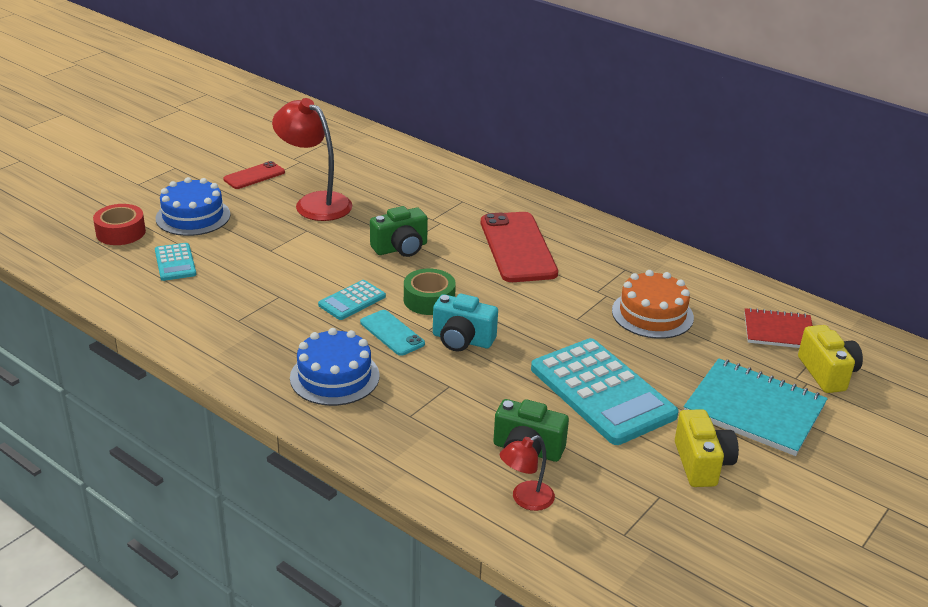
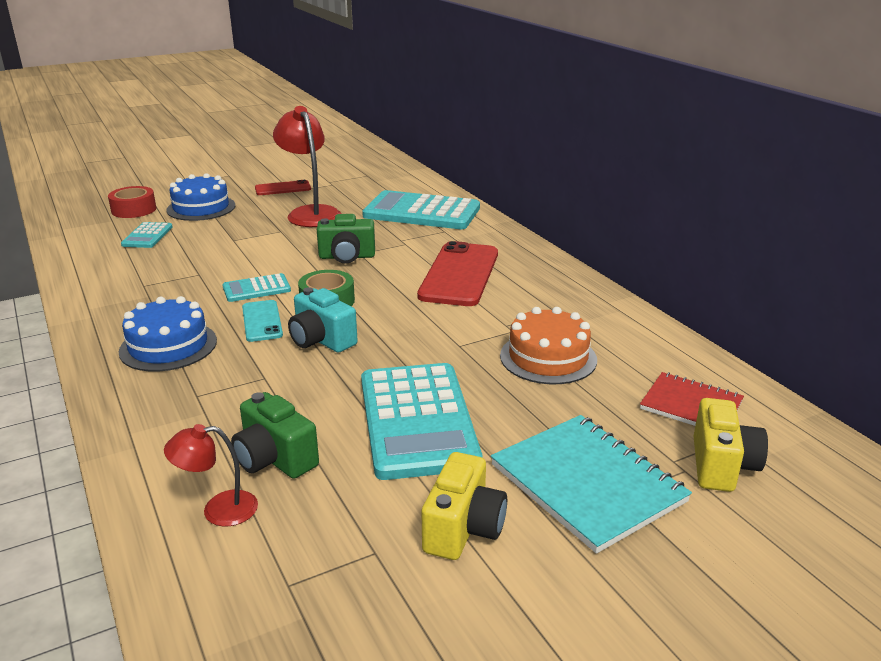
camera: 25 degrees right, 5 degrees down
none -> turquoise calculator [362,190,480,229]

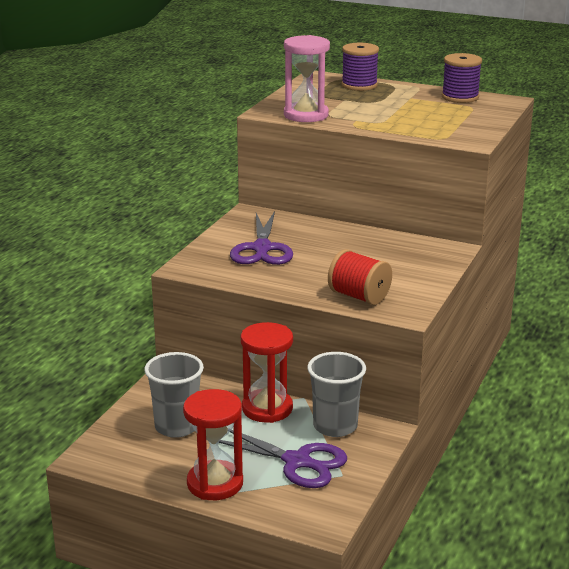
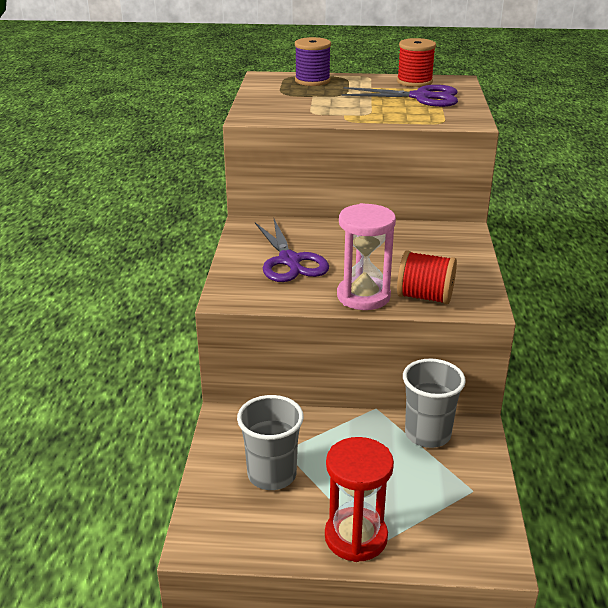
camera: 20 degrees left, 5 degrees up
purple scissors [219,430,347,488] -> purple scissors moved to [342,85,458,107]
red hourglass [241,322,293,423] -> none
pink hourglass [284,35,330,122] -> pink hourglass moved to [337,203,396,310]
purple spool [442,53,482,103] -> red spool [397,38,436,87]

...

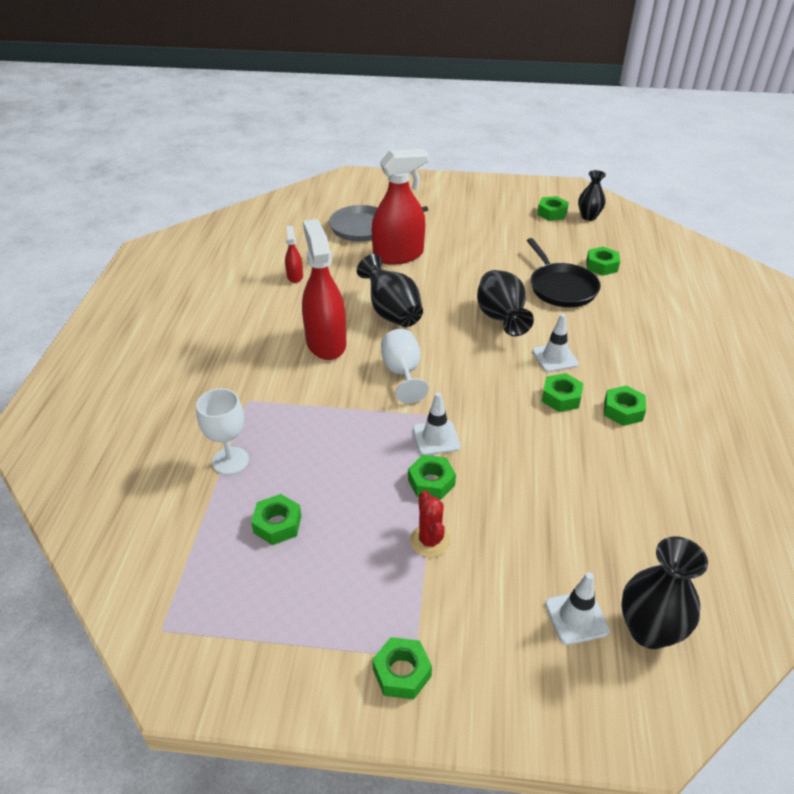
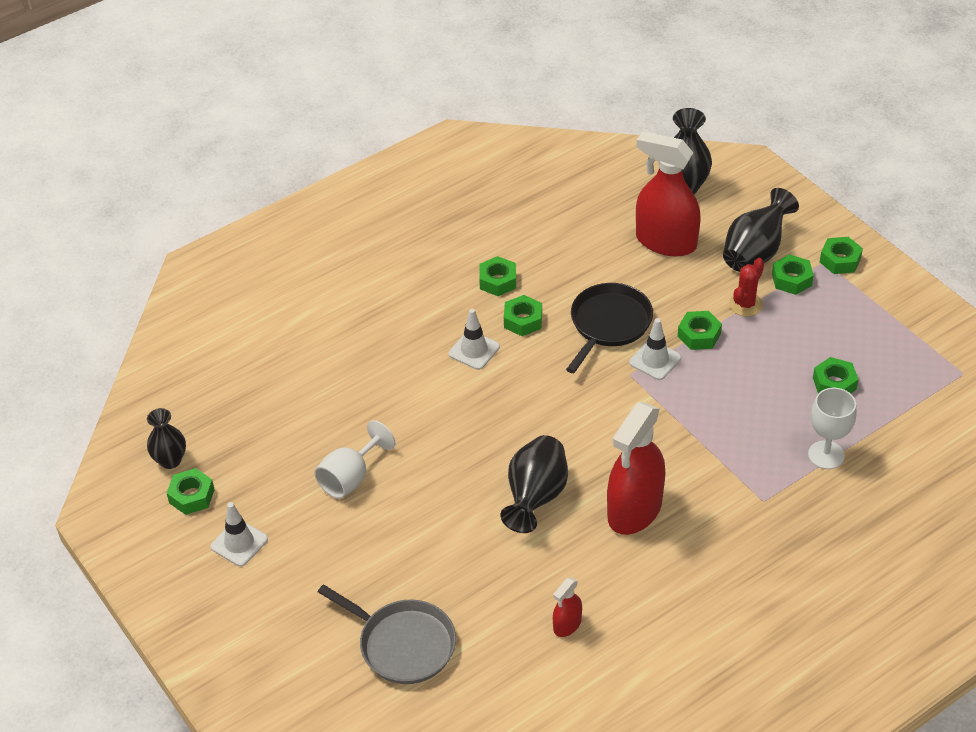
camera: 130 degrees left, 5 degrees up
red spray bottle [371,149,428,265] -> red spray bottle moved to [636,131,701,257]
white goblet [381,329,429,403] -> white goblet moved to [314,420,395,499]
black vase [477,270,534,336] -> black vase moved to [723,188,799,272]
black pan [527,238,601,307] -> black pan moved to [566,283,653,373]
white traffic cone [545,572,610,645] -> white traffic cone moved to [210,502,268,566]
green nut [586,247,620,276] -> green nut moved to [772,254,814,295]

What you should do. Using the records above, copy word for word the line with "camera: 130 degrees left, 5 degrees up", the line with "black pan [527,238,601,307]", and every line between them.

Task output.
camera: 130 degrees left, 5 degrees up
red spray bottle [371,149,428,265] -> red spray bottle moved to [636,131,701,257]
white goblet [381,329,429,403] -> white goblet moved to [314,420,395,499]
black vase [477,270,534,336] -> black vase moved to [723,188,799,272]
black pan [527,238,601,307] -> black pan moved to [566,283,653,373]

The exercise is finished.